Exercise task: Copy out each line of the records below that contains the string "sheet".

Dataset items

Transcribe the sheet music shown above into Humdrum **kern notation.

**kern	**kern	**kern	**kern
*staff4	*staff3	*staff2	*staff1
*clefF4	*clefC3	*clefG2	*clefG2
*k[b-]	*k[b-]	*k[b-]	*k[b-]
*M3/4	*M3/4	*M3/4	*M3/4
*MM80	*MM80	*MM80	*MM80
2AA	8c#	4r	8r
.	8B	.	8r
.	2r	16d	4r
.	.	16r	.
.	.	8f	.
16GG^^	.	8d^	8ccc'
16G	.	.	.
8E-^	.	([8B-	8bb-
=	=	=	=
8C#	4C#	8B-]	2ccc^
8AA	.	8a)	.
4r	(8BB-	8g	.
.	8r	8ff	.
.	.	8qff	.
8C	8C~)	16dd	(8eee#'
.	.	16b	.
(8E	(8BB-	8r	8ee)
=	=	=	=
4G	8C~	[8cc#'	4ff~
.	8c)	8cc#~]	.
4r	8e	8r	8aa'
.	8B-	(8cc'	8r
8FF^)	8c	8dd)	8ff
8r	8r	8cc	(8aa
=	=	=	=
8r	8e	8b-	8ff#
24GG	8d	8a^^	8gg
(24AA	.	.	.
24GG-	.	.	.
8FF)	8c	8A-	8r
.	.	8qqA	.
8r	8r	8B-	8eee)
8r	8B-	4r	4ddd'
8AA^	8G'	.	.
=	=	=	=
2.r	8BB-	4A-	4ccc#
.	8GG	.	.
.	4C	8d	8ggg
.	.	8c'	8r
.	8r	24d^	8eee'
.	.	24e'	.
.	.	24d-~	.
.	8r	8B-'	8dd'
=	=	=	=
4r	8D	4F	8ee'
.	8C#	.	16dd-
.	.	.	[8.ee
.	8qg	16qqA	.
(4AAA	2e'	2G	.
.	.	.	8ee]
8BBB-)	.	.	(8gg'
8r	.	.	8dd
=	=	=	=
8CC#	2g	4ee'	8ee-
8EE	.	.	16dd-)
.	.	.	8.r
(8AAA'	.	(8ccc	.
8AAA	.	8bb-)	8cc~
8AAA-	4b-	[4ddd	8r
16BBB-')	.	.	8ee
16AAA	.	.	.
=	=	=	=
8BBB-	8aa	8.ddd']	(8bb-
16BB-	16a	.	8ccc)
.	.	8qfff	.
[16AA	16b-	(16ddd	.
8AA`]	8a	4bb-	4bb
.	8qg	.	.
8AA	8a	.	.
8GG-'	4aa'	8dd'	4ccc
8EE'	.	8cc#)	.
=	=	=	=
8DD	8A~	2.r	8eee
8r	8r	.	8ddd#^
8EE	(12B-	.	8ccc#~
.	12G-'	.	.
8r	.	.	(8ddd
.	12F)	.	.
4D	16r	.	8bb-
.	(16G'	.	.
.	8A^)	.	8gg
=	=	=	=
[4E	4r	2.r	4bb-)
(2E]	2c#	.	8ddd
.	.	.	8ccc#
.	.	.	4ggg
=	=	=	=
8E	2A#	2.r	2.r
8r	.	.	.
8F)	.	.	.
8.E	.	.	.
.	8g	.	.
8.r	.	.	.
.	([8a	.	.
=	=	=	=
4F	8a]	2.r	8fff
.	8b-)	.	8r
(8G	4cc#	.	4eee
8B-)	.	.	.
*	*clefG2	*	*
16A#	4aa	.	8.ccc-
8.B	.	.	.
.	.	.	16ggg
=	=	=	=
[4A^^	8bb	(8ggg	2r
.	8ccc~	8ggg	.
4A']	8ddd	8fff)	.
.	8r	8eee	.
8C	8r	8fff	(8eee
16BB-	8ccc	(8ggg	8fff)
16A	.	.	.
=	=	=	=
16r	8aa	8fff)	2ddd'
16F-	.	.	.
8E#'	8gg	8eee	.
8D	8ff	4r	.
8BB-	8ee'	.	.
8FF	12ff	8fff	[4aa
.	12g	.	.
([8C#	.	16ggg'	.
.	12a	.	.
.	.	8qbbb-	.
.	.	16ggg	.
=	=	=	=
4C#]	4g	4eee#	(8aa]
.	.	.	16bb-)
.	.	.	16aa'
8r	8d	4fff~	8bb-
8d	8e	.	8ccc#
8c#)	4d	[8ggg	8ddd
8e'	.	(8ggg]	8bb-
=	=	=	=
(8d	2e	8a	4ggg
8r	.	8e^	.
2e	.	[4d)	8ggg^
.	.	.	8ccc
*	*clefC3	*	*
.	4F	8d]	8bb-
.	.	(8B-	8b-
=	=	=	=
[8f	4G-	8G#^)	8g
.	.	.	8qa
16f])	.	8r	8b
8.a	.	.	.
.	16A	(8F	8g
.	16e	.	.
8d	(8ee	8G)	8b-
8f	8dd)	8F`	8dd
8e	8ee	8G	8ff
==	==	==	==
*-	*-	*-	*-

--

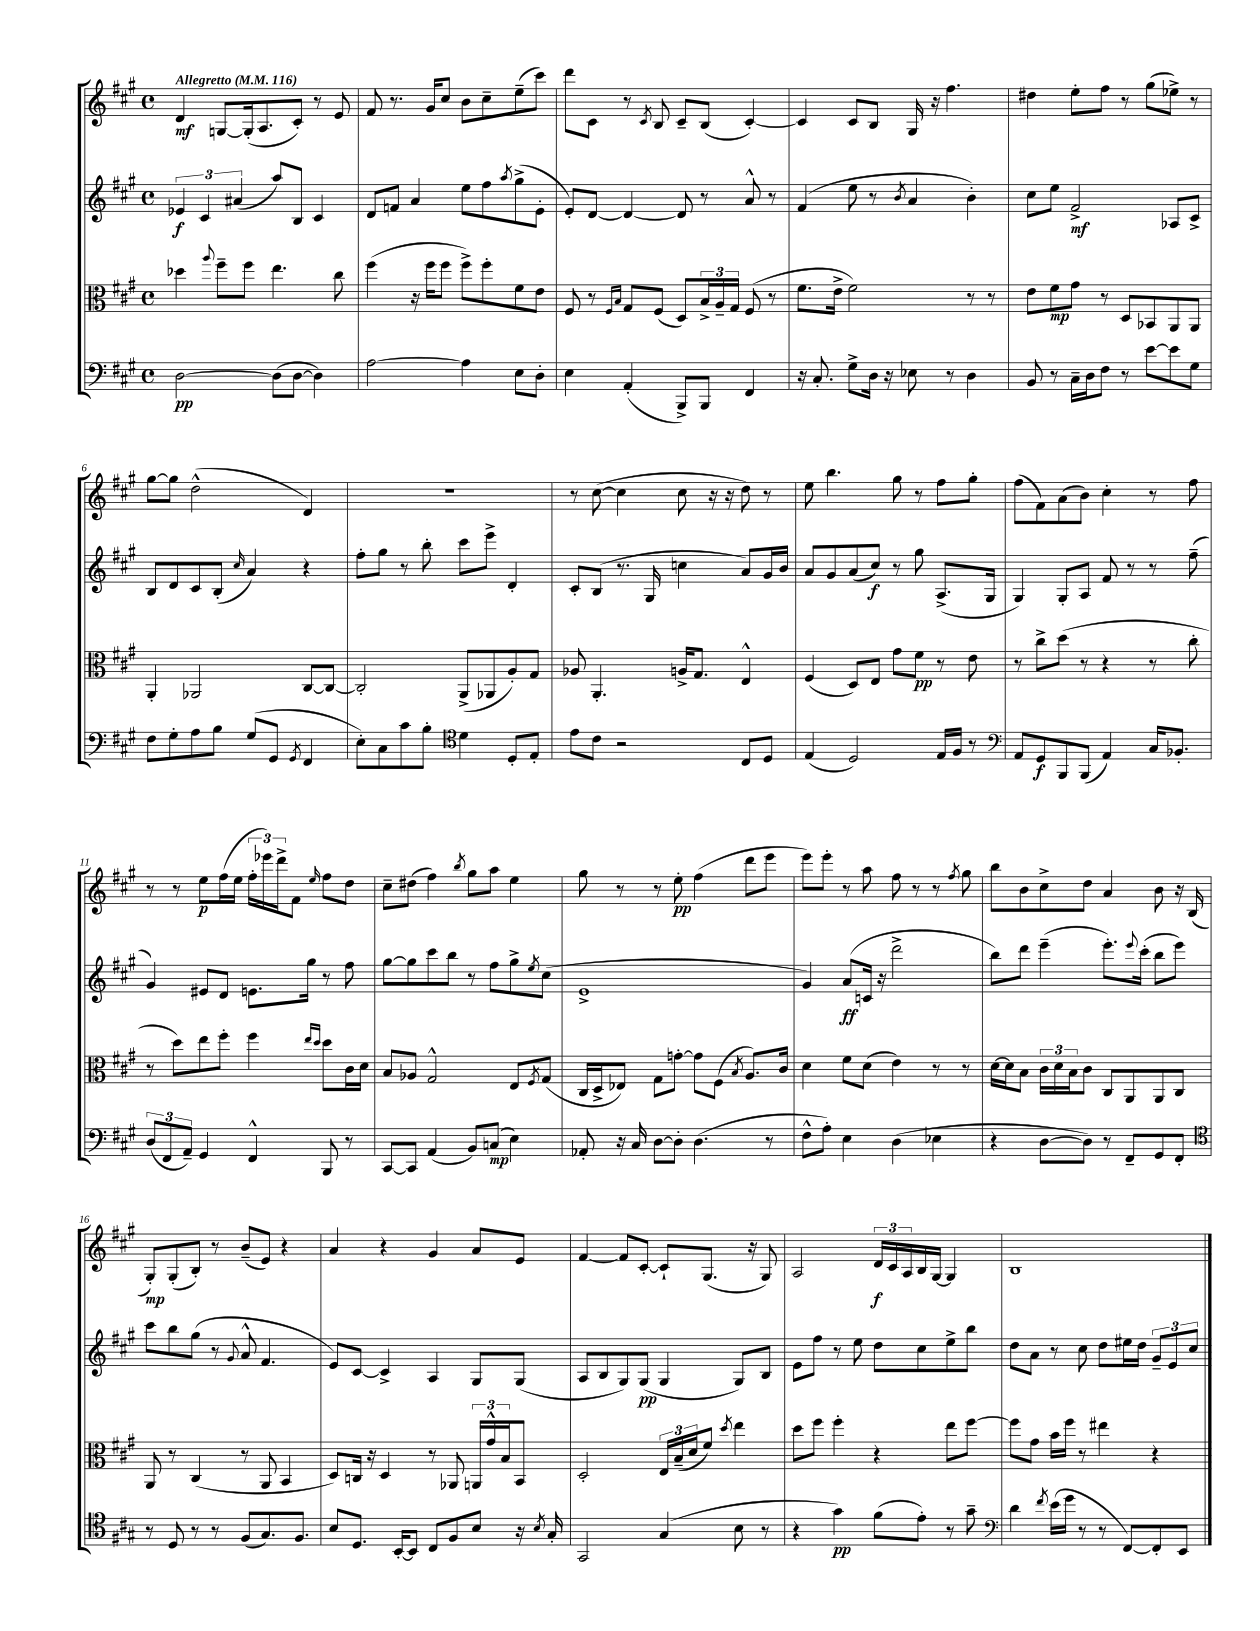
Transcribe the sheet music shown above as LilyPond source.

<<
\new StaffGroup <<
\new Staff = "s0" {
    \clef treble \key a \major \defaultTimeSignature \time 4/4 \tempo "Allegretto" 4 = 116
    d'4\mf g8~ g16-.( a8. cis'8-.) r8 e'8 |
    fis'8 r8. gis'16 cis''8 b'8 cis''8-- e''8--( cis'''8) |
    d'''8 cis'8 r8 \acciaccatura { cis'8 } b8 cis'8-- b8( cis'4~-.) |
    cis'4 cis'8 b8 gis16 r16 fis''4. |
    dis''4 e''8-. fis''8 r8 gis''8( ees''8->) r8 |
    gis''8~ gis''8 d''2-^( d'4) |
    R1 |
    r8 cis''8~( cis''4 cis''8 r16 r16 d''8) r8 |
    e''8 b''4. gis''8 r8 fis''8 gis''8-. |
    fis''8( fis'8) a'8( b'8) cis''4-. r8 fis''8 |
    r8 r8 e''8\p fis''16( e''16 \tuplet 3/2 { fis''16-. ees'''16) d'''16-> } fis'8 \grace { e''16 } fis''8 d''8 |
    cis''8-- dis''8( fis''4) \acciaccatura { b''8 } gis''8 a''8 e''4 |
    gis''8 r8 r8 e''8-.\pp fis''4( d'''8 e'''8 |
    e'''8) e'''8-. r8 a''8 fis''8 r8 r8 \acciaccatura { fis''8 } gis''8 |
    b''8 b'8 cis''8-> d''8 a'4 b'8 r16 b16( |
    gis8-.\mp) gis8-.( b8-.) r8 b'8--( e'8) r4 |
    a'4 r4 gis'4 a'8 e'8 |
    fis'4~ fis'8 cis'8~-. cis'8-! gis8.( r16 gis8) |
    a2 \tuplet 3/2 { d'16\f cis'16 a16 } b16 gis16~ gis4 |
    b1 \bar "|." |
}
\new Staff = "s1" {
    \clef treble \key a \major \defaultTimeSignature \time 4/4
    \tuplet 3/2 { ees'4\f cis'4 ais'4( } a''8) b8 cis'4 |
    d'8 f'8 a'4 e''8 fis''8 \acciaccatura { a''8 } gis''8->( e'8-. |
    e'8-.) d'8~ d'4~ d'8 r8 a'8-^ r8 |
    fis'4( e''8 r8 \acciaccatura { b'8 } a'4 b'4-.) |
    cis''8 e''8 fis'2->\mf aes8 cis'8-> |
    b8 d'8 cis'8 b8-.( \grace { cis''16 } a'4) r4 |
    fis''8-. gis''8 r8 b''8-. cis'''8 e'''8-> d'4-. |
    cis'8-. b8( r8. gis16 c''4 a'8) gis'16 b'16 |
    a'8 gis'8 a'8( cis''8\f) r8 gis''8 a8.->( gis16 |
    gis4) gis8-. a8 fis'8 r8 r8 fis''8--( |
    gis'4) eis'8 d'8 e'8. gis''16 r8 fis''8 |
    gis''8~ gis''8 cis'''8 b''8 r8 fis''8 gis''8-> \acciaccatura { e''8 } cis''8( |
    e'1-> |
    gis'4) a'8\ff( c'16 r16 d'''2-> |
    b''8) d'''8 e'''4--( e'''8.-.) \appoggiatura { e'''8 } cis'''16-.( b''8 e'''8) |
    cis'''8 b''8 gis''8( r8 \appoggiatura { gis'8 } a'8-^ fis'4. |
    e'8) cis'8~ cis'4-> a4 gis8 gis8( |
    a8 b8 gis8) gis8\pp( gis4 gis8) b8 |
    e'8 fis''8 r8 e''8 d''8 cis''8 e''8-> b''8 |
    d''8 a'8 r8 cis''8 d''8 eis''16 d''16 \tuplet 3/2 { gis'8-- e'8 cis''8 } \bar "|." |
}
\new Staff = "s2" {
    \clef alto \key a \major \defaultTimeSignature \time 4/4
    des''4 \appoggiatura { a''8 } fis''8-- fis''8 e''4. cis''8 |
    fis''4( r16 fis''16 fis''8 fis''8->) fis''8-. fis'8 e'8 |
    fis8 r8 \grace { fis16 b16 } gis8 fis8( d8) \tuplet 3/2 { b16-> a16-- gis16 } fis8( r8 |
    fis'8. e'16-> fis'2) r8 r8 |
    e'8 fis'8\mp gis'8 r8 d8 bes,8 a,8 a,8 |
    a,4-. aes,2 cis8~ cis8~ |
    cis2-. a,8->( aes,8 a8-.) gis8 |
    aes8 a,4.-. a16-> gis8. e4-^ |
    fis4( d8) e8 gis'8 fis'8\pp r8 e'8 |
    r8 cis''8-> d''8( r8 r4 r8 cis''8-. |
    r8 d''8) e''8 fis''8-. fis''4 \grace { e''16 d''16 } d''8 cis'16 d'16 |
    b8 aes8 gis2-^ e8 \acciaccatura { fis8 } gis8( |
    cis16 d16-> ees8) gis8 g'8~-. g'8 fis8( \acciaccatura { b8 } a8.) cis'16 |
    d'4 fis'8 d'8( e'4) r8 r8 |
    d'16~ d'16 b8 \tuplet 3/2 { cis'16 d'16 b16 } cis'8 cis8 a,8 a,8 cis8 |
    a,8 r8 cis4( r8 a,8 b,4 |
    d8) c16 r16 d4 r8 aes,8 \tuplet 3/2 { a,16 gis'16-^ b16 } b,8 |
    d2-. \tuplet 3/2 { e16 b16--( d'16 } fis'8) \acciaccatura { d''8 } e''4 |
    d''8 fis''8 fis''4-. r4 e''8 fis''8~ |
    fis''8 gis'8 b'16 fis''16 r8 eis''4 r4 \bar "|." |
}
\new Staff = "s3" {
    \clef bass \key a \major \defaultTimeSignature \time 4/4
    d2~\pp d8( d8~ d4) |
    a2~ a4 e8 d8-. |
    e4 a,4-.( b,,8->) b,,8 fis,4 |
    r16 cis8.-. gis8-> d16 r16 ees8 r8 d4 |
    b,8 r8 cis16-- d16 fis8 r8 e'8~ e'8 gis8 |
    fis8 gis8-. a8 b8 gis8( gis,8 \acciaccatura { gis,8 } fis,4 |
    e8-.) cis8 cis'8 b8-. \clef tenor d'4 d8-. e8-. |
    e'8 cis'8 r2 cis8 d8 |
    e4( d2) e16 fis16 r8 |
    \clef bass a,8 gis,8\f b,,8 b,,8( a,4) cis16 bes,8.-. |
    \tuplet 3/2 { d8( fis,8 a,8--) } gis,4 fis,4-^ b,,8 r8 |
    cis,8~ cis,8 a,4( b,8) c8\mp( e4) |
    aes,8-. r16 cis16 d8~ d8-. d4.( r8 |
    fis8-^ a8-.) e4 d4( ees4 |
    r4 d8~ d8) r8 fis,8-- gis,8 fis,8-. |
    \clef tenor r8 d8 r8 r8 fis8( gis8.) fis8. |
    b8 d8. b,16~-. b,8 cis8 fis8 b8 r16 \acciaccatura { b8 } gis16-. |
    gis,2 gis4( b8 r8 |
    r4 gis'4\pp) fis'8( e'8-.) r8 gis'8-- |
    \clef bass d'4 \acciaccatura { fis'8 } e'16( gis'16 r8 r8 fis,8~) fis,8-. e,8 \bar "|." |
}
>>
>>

The completed task:
Transcribe the sheet music shown above into Humdrum **kern notation.
Transcribe the sheet music shown above as LilyPond source.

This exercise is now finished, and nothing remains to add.